Exercise>
Output the data below exactly, images excluded.

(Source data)
—————
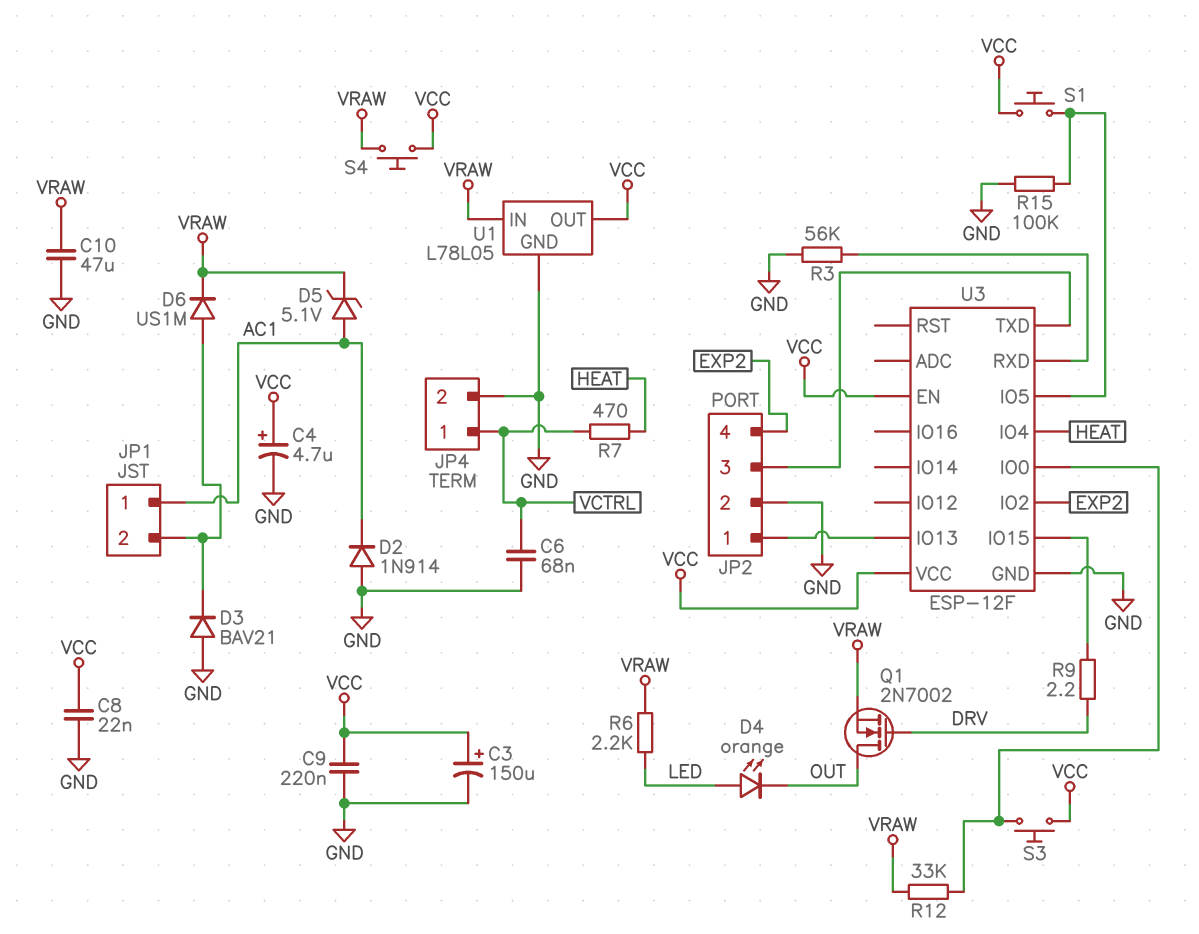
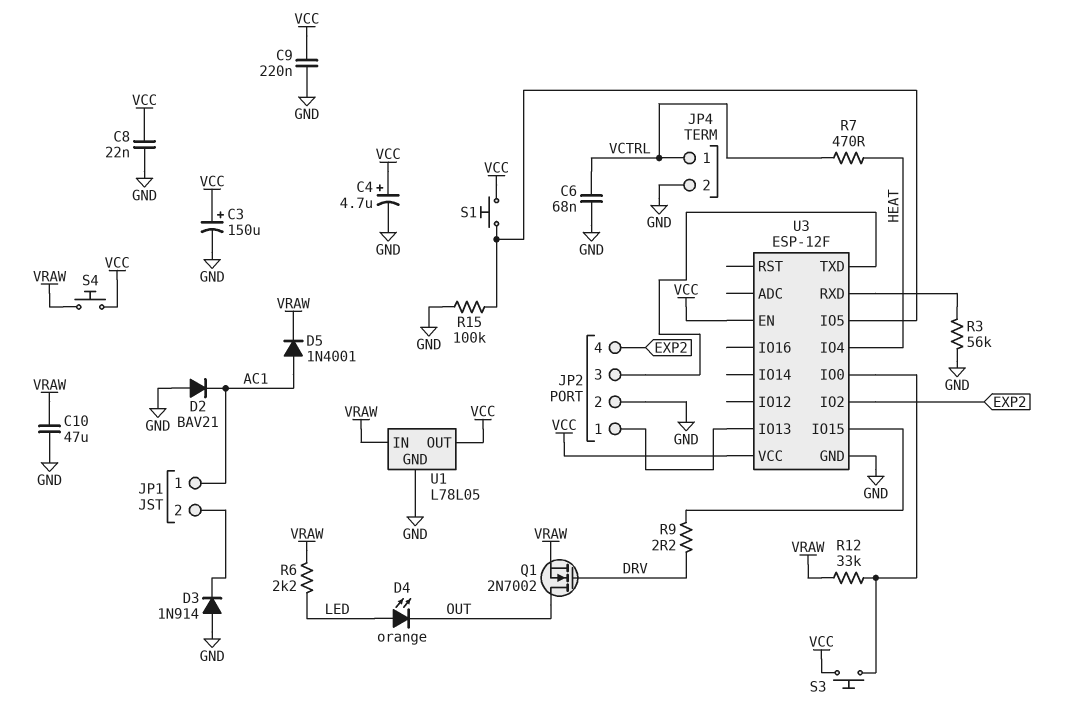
D2: diode 1N914 (A GND, K AC1) -> diode BAV21 (A GND, K AC1)
D3: diode BAV21 (A GND, K JP1/2) -> diode 1N914 (A GND, K JP1/2)
D5: zener 5.1V (A AC1, K VRAW) -> diode 1N4001 (A AC1, K VRAW)
D6: diode US1M (A JP1/2, K VRAW) -> none

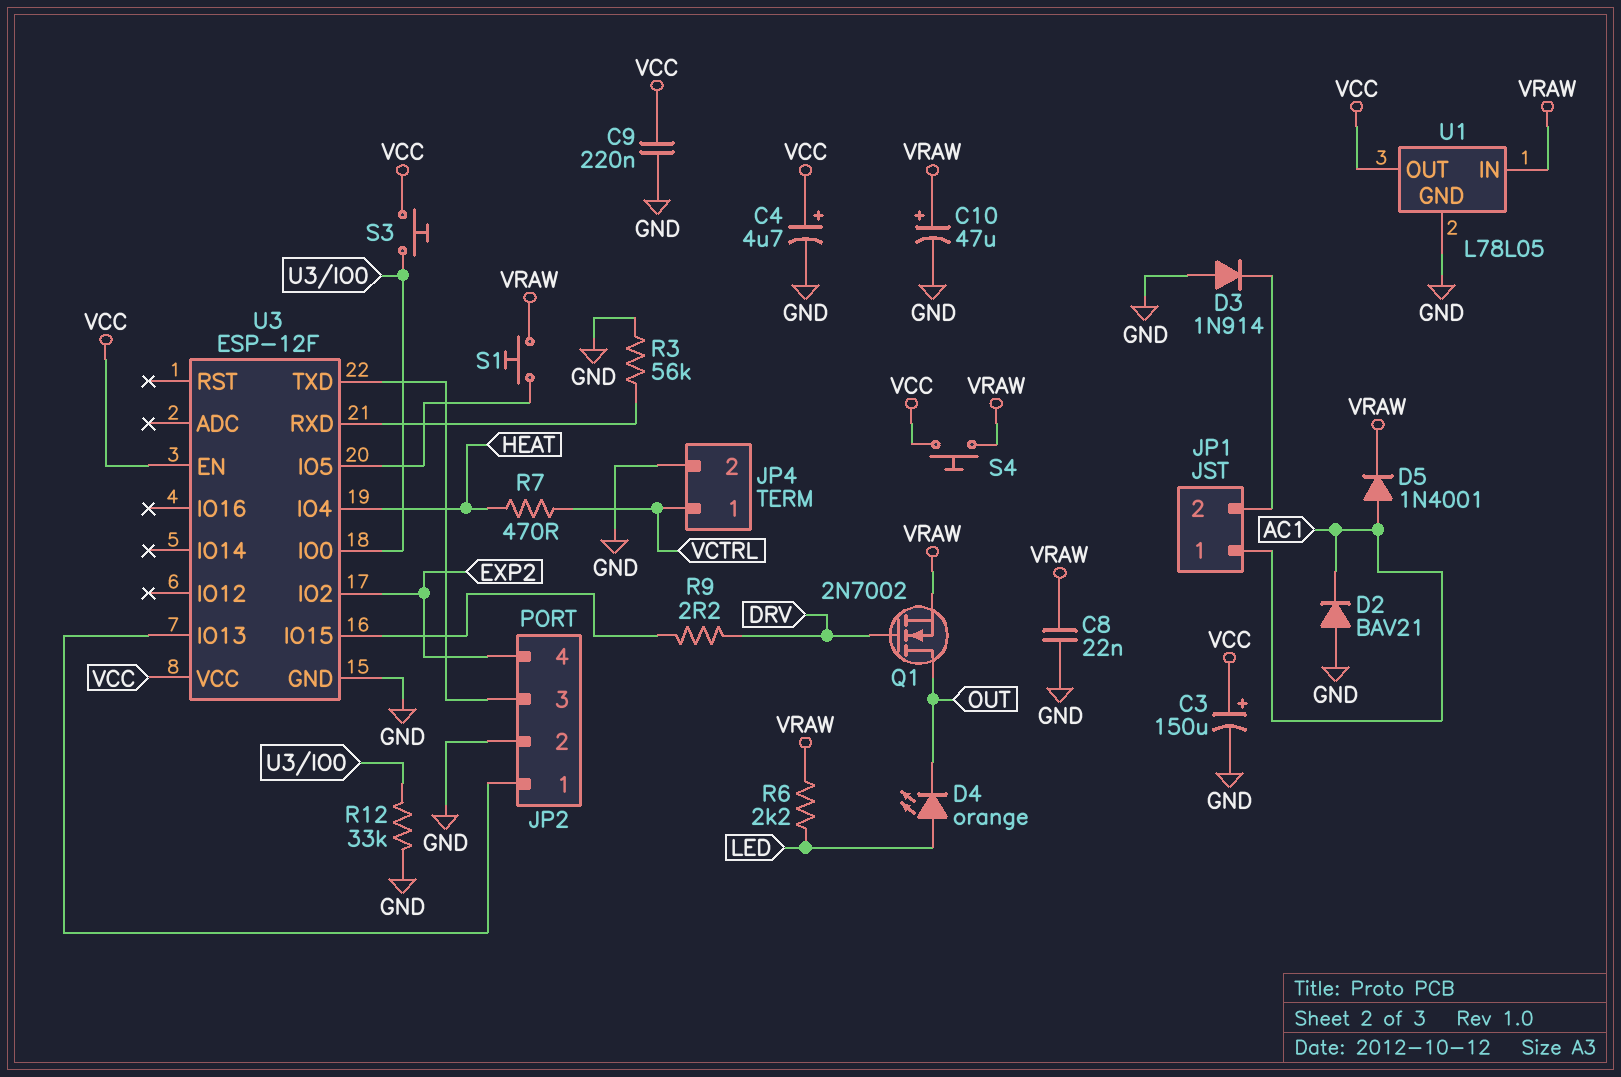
C6: 68nF (GND, VCTRL) -> none
C8: 22nF (GND, VCC) -> 22nF (GND, VRAW)
C10: 47uF (GND, VRAW) -> 47uF (plus VRAW, minus GND)
R12: 33k (U3/IO0, VRAW) -> 33k (GND, U3/IO0)
R15: 100k (GND, U3/IO5) -> none
S1: button (U3/IO5, VCC) -> button (U3/IO5, VRAW)

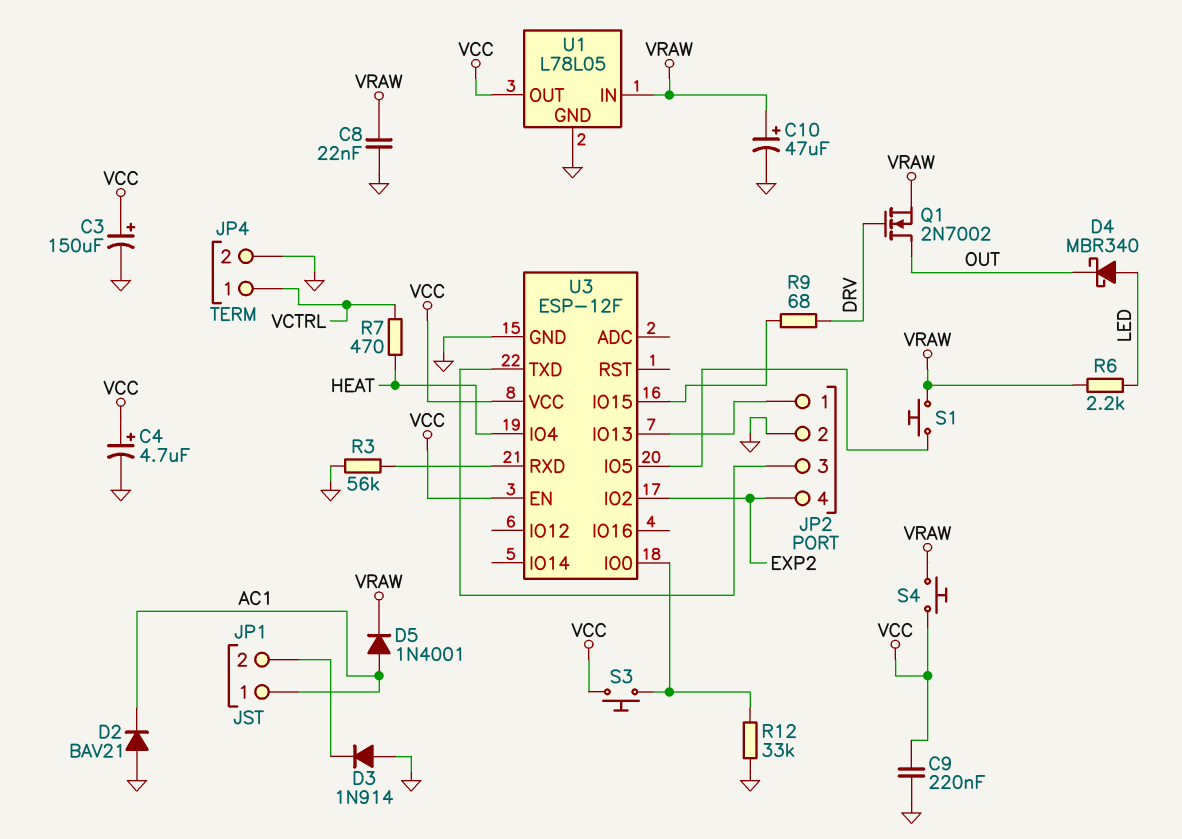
D4: LED orange (A LED, K OUT) -> schottky MBR340 (A LED, K OUT)
R9: 2.2 (DRV, U3/IO15) -> 68 (DRV, U3/IO15)

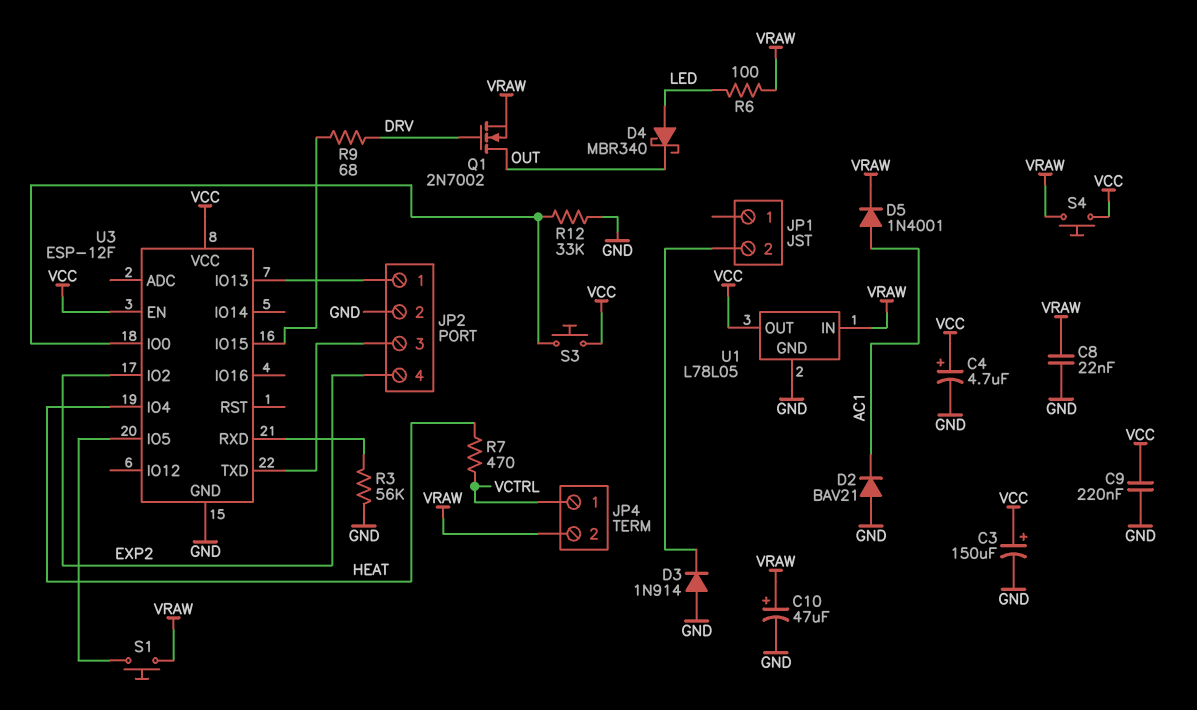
JP1 pin 1: AC1 -> none
JP4 pin 2: GND -> VRAW
R6: 2.2k (LED, VRAW) -> 100 (LED, VRAW)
—————
Answer box>
D2: diode 1N914 (A GND, K AC1) -> diode BAV21 (A GND, K AC1)
D3: diode BAV21 (A GND, K JP1/2) -> diode 1N914 (A GND, K JP1/2)
D5: zener 5.1V (A AC1, K VRAW) -> diode 1N4001 (A AC1, K VRAW)
D6: diode US1M (A JP1/2, K VRAW) -> none

C6: 68nF (GND, VCTRL) -> none
C8: 22nF (GND, VCC) -> 22nF (GND, VRAW)
C10: 47uF (GND, VRAW) -> 47uF (plus VRAW, minus GND)
R12: 33k (U3/IO0, VRAW) -> 33k (GND, U3/IO0)
R15: 100k (GND, U3/IO5) -> none
S1: button (U3/IO5, VCC) -> button (U3/IO5, VRAW)

D4: LED orange (A LED, K OUT) -> schottky MBR340 (A LED, K OUT)
R9: 2.2 (DRV, U3/IO15) -> 68 (DRV, U3/IO15)

JP1 pin 1: AC1 -> none
JP4 pin 2: GND -> VRAW
R6: 2.2k (LED, VRAW) -> 100 (LED, VRAW)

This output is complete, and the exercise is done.